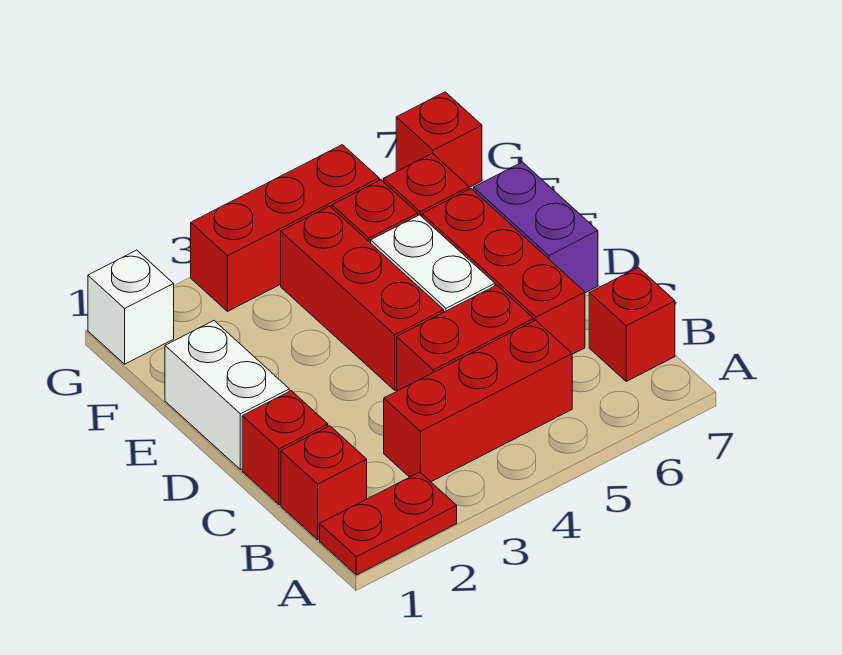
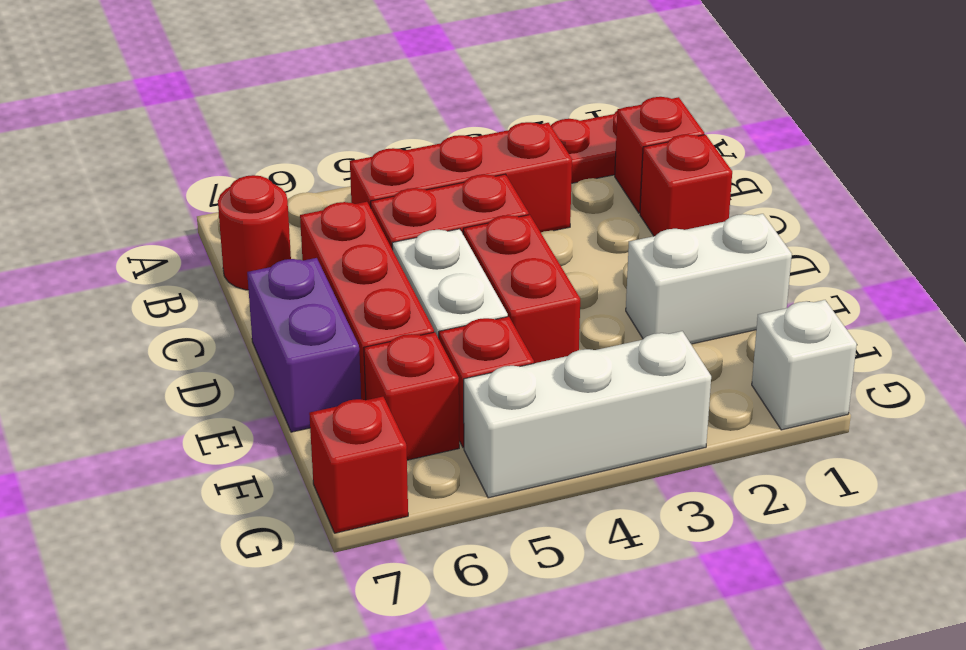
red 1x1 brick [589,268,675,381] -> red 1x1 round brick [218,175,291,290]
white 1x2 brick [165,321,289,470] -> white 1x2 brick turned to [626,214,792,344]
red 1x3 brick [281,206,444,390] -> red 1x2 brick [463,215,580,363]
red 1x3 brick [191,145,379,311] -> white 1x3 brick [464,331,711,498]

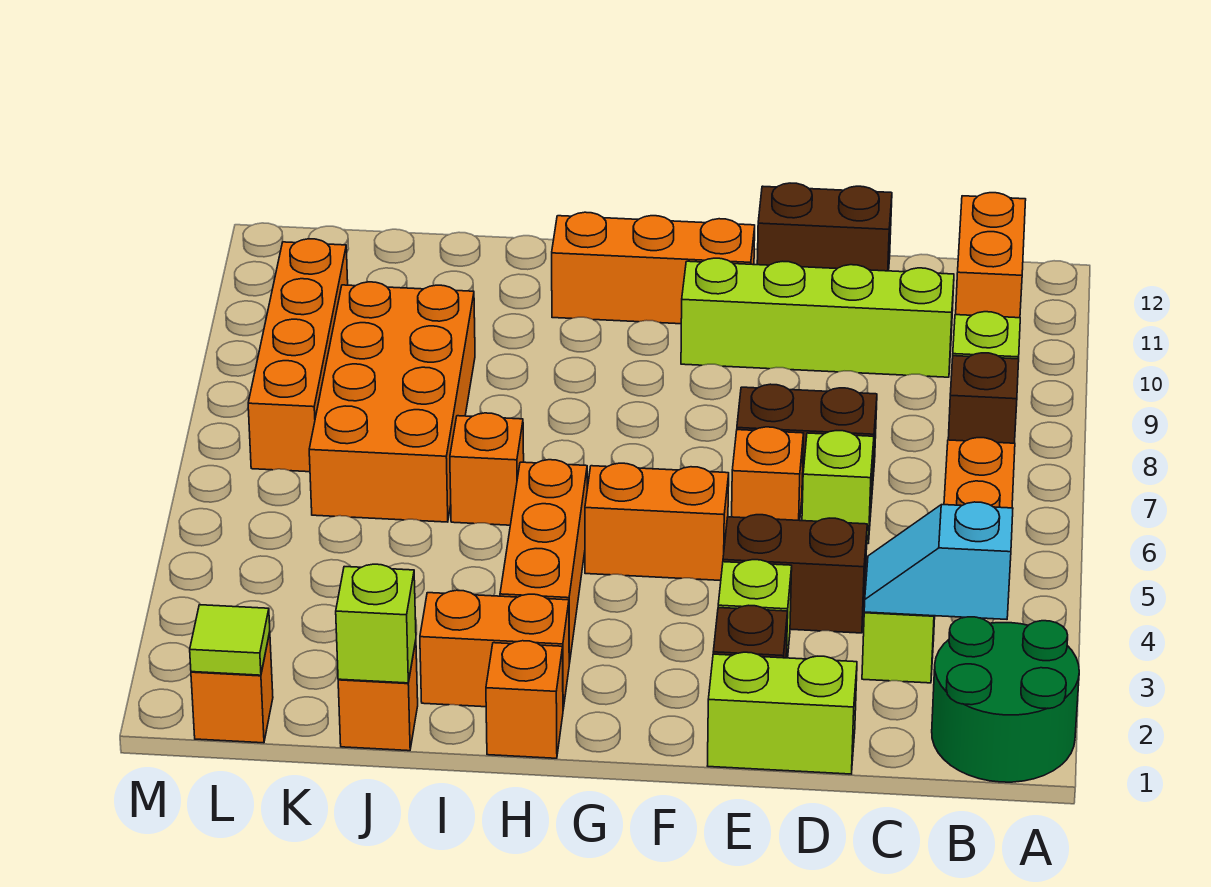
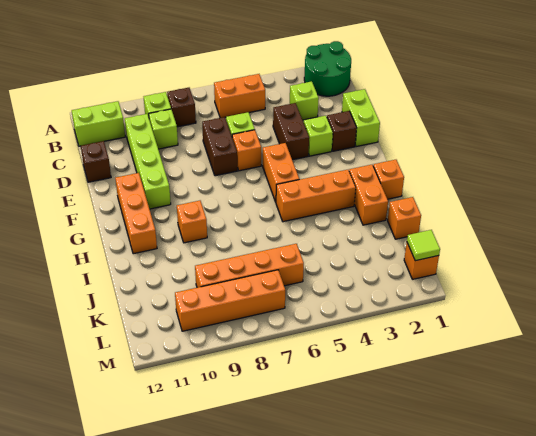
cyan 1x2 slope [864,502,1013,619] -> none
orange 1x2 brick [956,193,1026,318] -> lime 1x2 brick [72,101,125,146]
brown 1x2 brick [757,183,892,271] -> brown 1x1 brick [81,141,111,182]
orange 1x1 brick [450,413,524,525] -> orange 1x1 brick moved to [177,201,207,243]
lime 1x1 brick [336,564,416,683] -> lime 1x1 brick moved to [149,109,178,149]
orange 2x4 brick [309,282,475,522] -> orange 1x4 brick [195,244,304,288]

::::

* [Assignment] Pictures are to be left out; the lines from the start of the records above through the line holding "brown 1x2 brick" are to be returned exactly.

* [Reply to the exercise]
red 1x1 brick [589,268,675,381] -> red 1x1 round brick [218,175,291,290]
white 1x2 brick [165,321,289,470] -> white 1x2 brick turned to [626,214,792,344]
red 1x3 brick [281,206,444,390] -> red 1x2 brick [463,215,580,363]
red 1x3 brick [191,145,379,311] -> white 1x3 brick [464,331,711,498]

cyan 1x2 slope [864,502,1013,619] -> none
orange 1x2 brick [956,193,1026,318] -> lime 1x2 brick [72,101,125,146]
brown 1x2 brick [757,183,892,271] -> brown 1x1 brick [81,141,111,182]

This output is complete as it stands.